In the entries below, find the line with "grey pencil: 3 -> 4", then set it down exactly along with each line after it to the end, skipping any pictures.

= = = = =

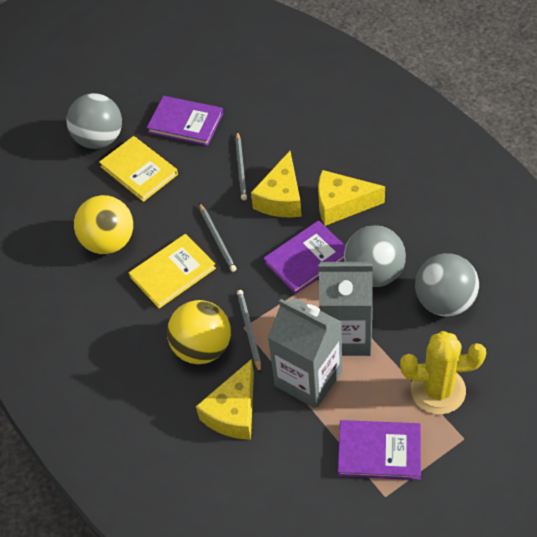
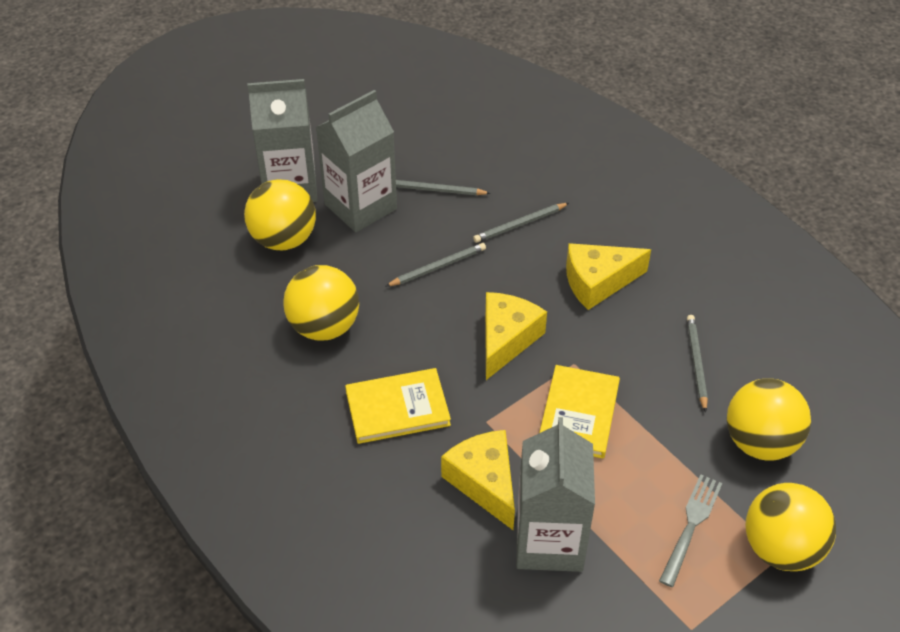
grey ball: 3 -> 0
grey carton: 2 -> 3
grey fork: 0 -> 1
grey pencil: 3 -> 4
purple book: 3 -> 0
yellow ball: 2 -> 4
yellow cactus: 1 -> 0

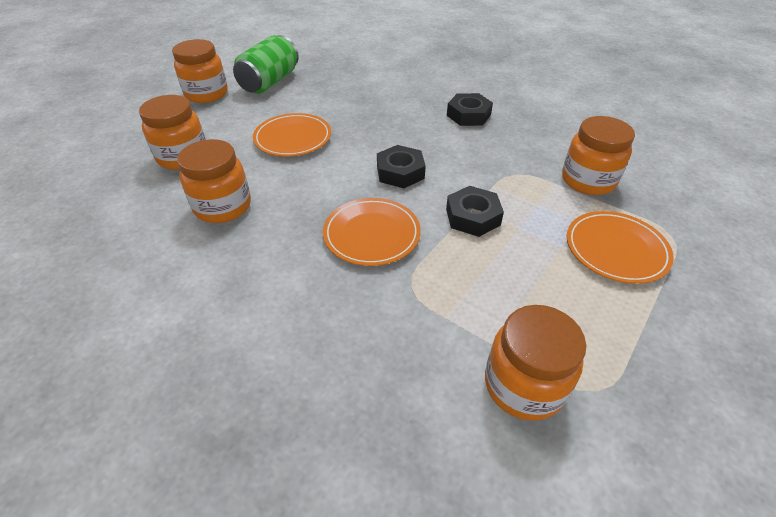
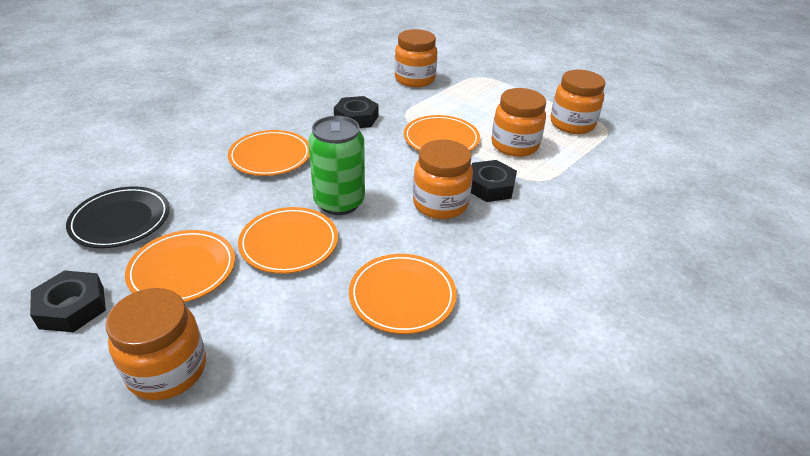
black plate: 0 -> 1
orange plate: 3 -> 5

= = = = =

▸ Task solution
grey pencil: 3 -> 4
purple book: 3 -> 0
yellow ball: 2 -> 4
yellow cactus: 1 -> 0

black plate: 0 -> 1
orange plate: 3 -> 5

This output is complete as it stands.